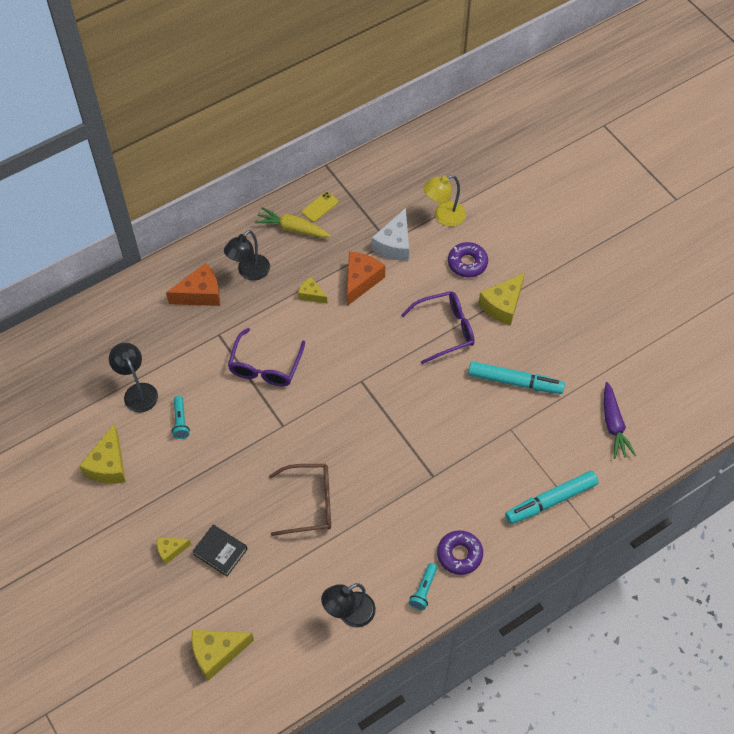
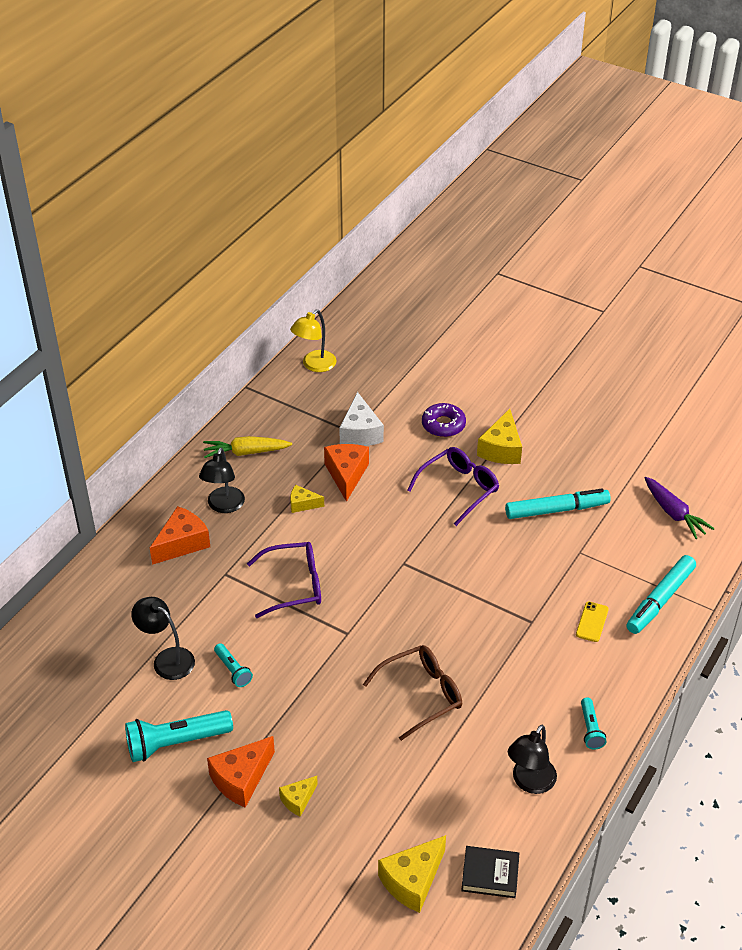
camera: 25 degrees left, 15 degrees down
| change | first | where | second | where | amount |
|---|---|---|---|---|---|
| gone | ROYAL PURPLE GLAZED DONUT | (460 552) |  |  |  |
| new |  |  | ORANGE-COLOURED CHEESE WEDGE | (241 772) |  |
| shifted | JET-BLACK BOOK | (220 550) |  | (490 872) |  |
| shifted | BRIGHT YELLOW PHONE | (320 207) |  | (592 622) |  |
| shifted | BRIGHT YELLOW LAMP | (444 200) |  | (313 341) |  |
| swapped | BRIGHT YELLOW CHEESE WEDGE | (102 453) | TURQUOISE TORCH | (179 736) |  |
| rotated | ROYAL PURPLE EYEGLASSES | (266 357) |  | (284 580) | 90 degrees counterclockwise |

### Task instructions
Make an exact copy of the listing. Leave its pictures out.

### The answer
camera: 25 degrees left, 15 degrees down
| change | first | where | second | where | amount |
|---|---|---|---|---|---|
| gone | ROYAL PURPLE GLAZED DONUT | (460 552) |  |  |  |
| new |  |  | ORANGE-COLOURED CHEESE WEDGE | (241 772) |  |
| shifted | JET-BLACK BOOK | (220 550) |  | (490 872) |  |
| shifted | BRIGHT YELLOW PHONE | (320 207) |  | (592 622) |  |
| shifted | BRIGHT YELLOW LAMP | (444 200) |  | (313 341) |  |
| swapped | BRIGHT YELLOW CHEESE WEDGE | (102 453) | TURQUOISE TORCH | (179 736) |  |
| rotated | ROYAL PURPLE EYEGLASSES | (266 357) |  | (284 580) | 90 degrees counterclockwise |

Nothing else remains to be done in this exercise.